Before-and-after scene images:

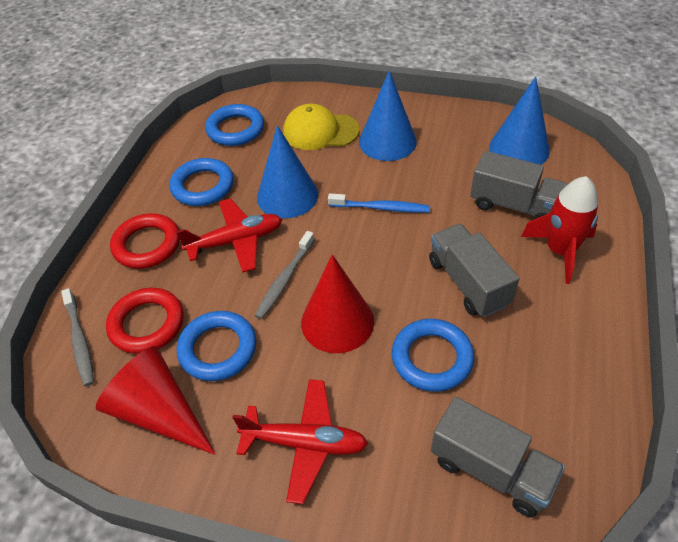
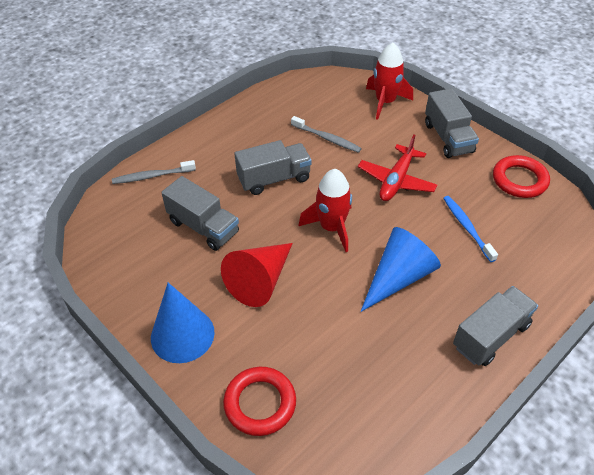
blue cone: 3 -> 2
blue ring: 4 -> 0
grey truck: 3 -> 4
red cone: 2 -> 1
red plane: 2 -> 1
red rocket: 1 -> 2
yellow cap: 1 -> 0

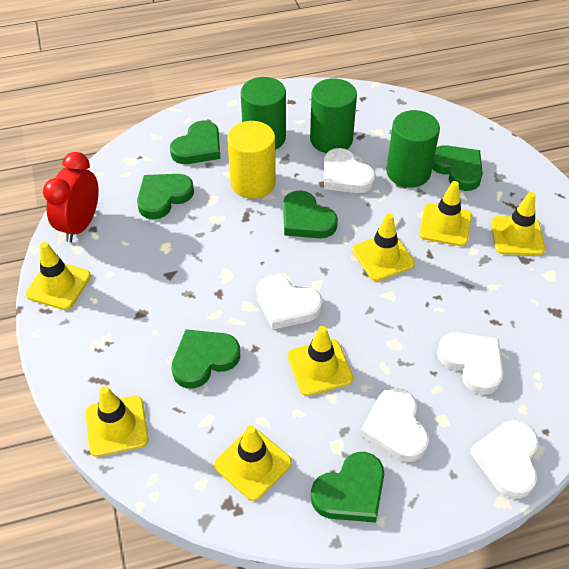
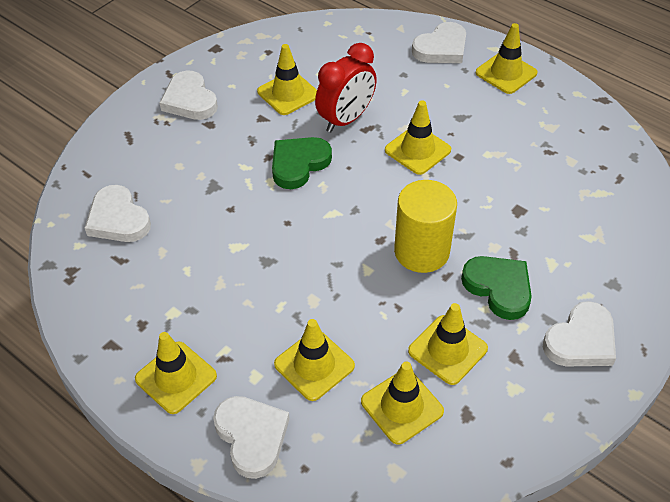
green cylinder: 3 -> 0
green heart: 6 -> 2

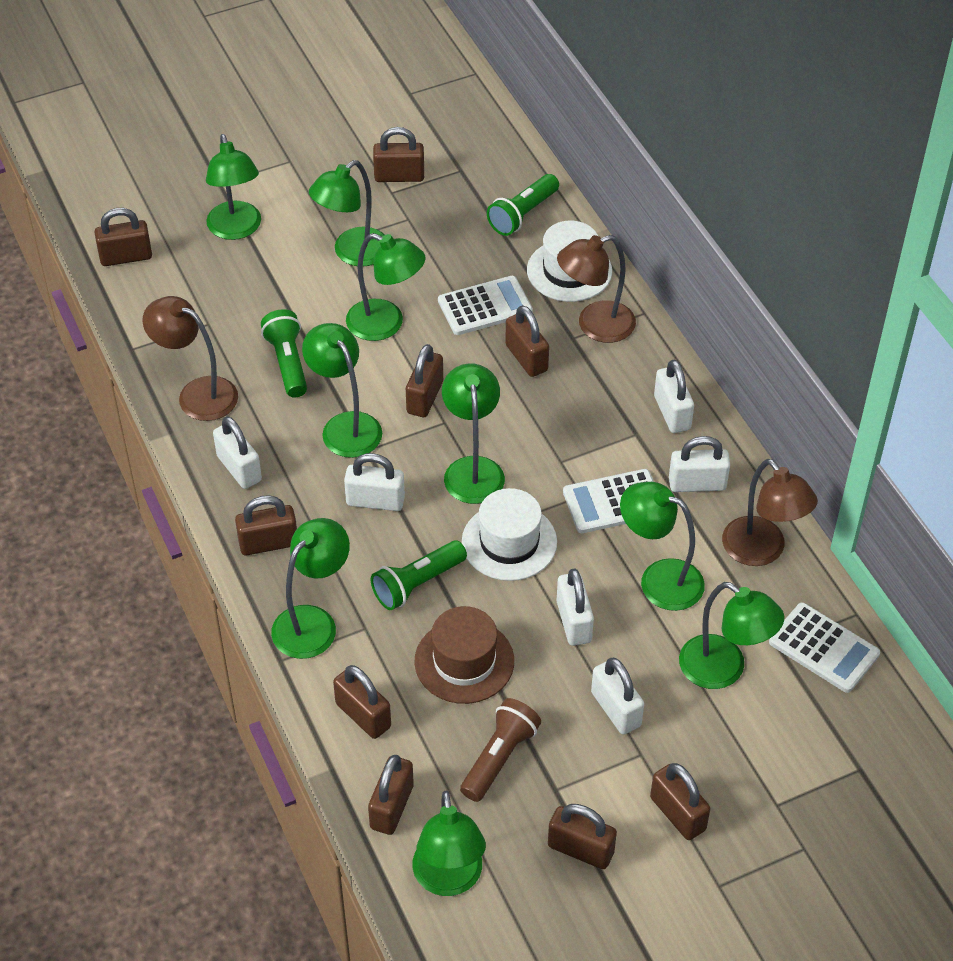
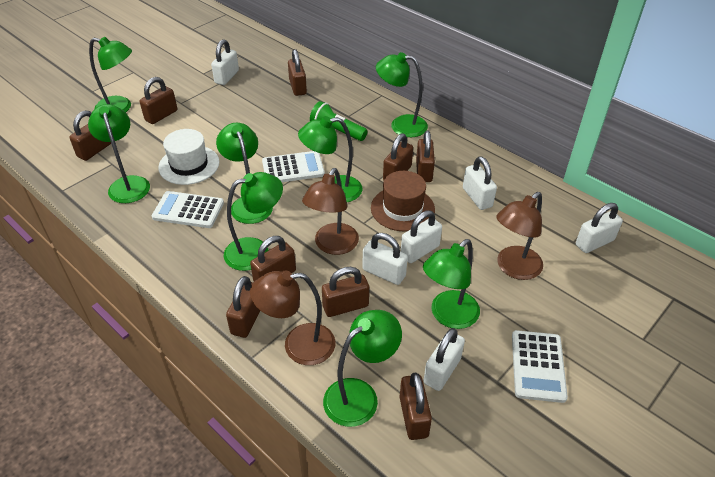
brown flashlight: 1 -> 0
green flashlight: 3 -> 1
green lamp: 9 -> 8
white hat: 2 -> 1

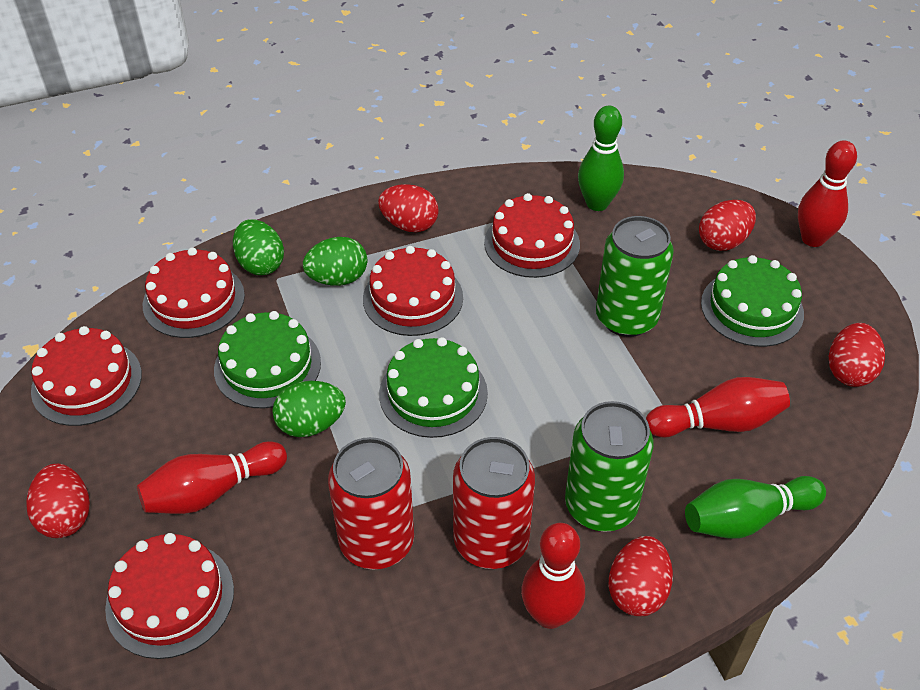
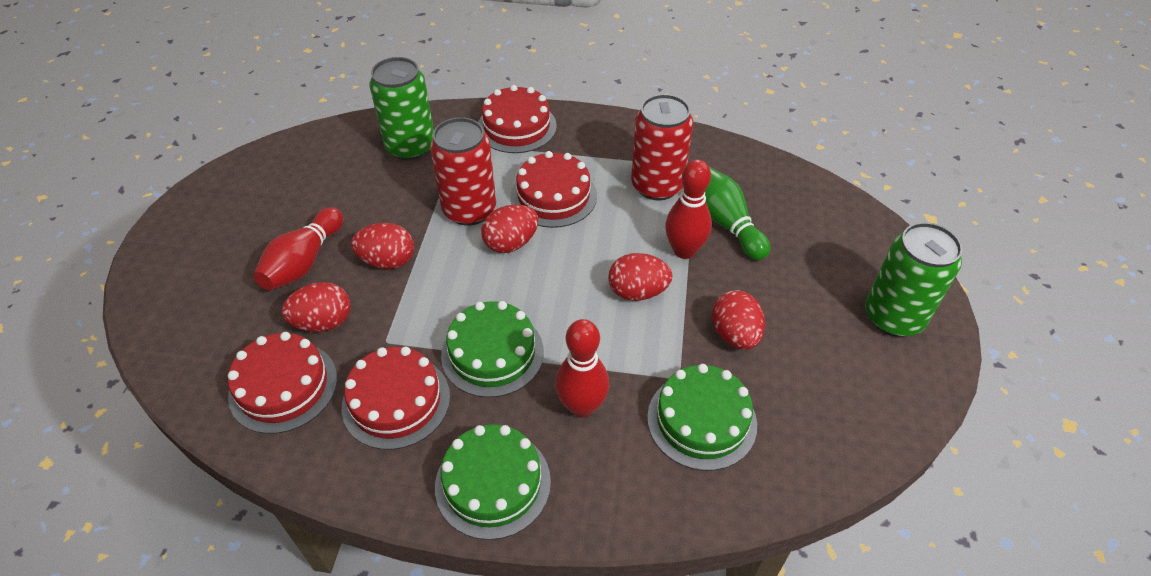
green bowling pin: 2 -> 1
green egg: 3 -> 0
red bowling pin: 4 -> 3
red cake: 5 -> 4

> _What to work on_: Return every line of the data above in which "green" appears.

> _Solution to the exercise_:
green cylinder: 3 -> 0
green heart: 6 -> 2
green flashlight: 3 -> 1
green lamp: 9 -> 8
green bowling pin: 2 -> 1
green egg: 3 -> 0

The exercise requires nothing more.